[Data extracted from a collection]
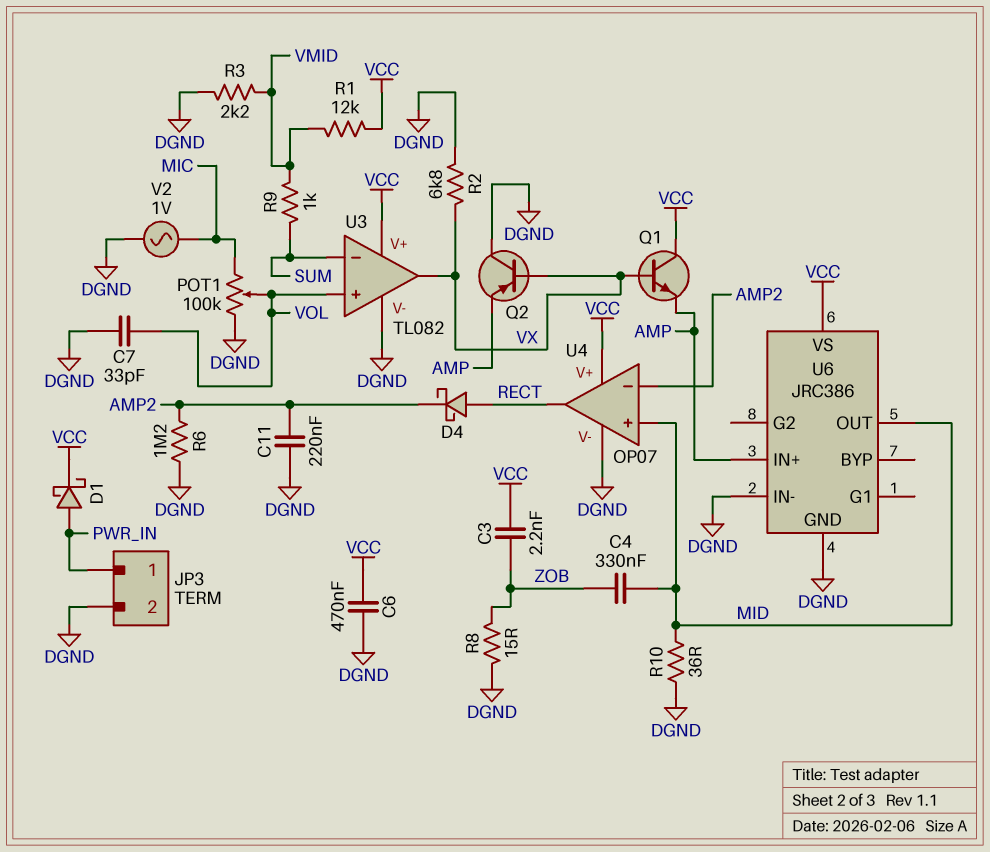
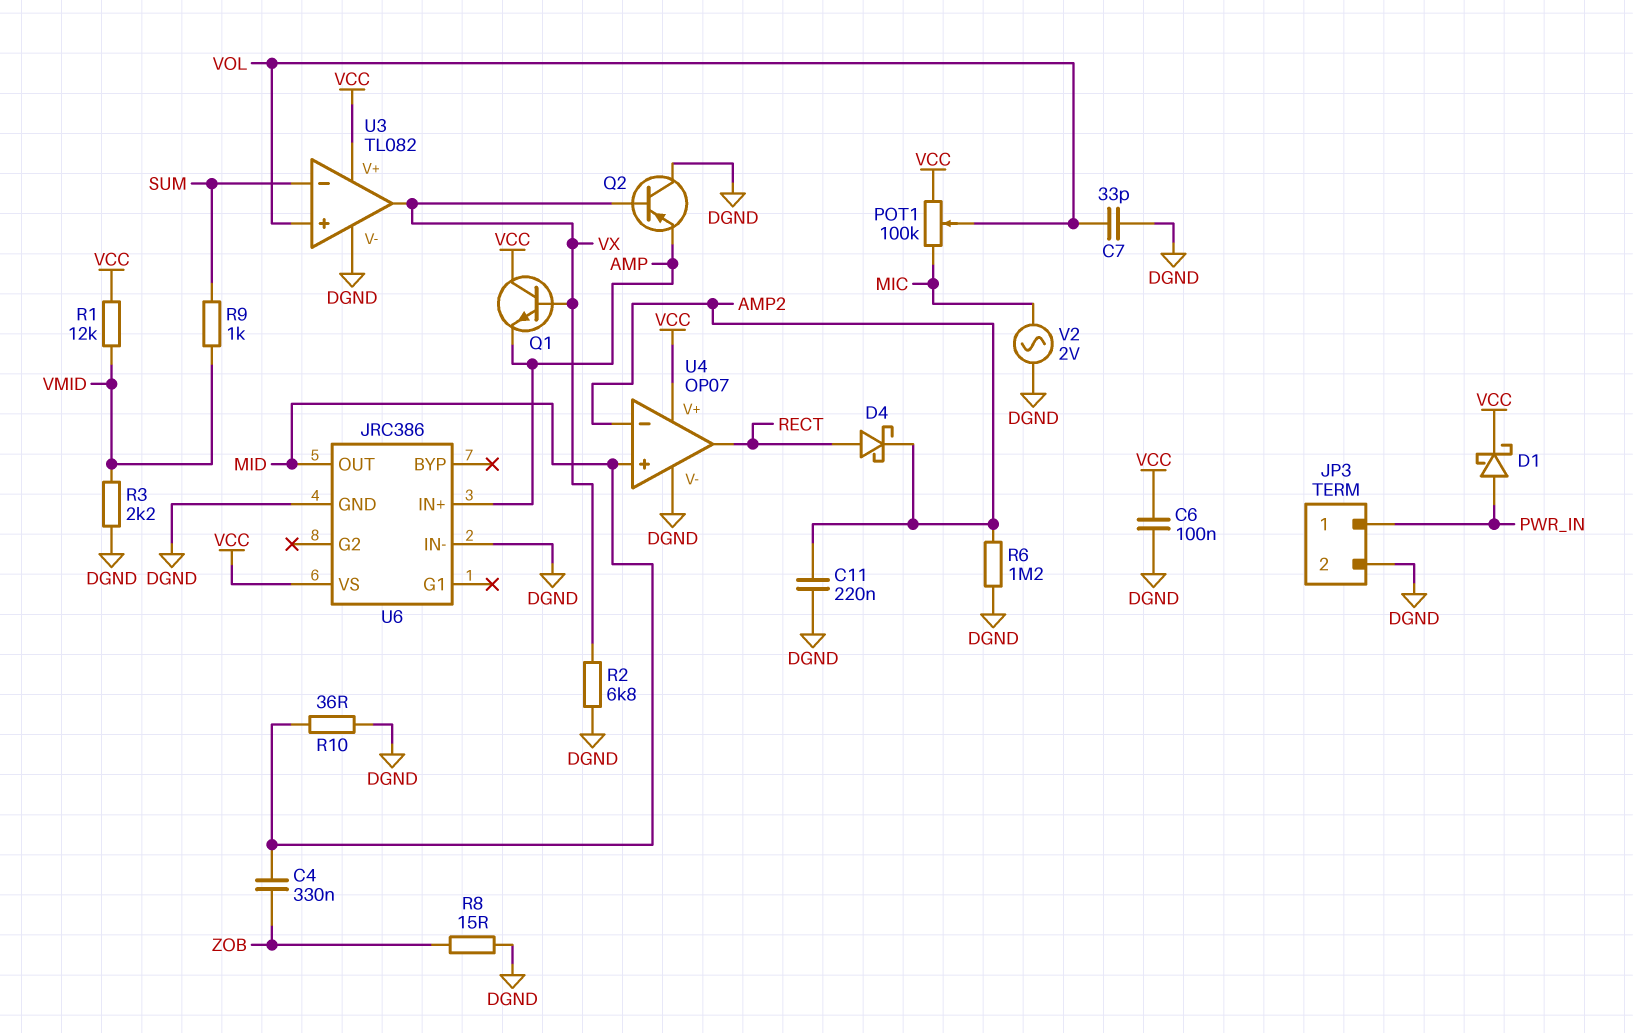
C3: 2.2nF (VCC, ZOB) -> none
C6: 470nF (DGND, VCC) -> 100nF (DGND, VCC)
POT1: 100k (DGND, MIC, wiper VOL) -> 100k (MIC, VCC, wiper VOL)
V2: AC 1V (DGND, MIC) -> AC 2V (DGND, MIC)

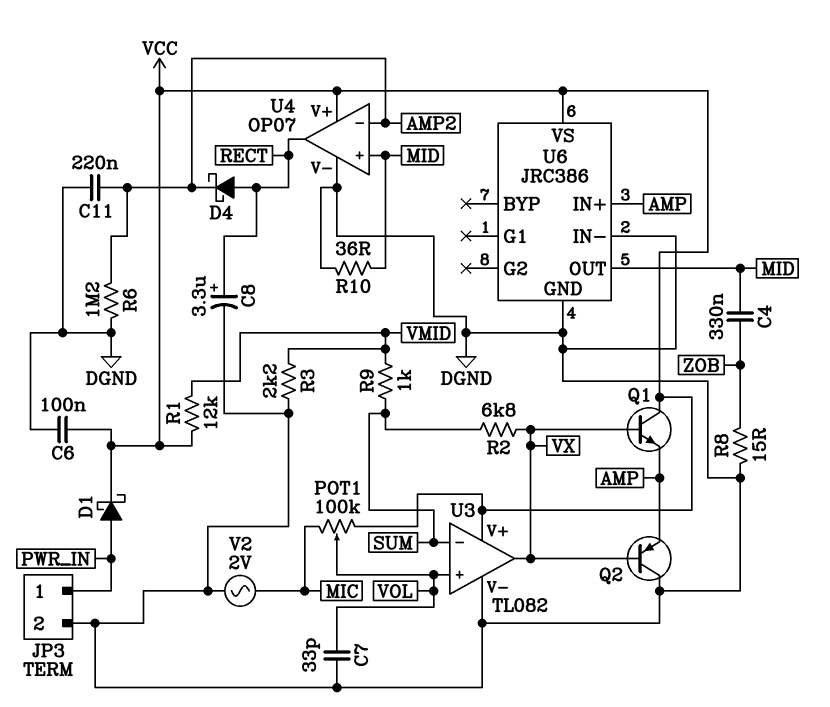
C8: none -> 3.3uF (plus RECT, minus DGND)
R2: 6.8k (DGND, VX) -> 6.8k (SUM, VX)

* [How to complete this task] All lines above are to be restated word for word, with pictures excluded.

* [Reply]
C3: 2.2nF (VCC, ZOB) -> none
C6: 470nF (DGND, VCC) -> 100nF (DGND, VCC)
POT1: 100k (DGND, MIC, wiper VOL) -> 100k (MIC, VCC, wiper VOL)
V2: AC 1V (DGND, MIC) -> AC 2V (DGND, MIC)

C8: none -> 3.3uF (plus RECT, minus DGND)
R2: 6.8k (DGND, VX) -> 6.8k (SUM, VX)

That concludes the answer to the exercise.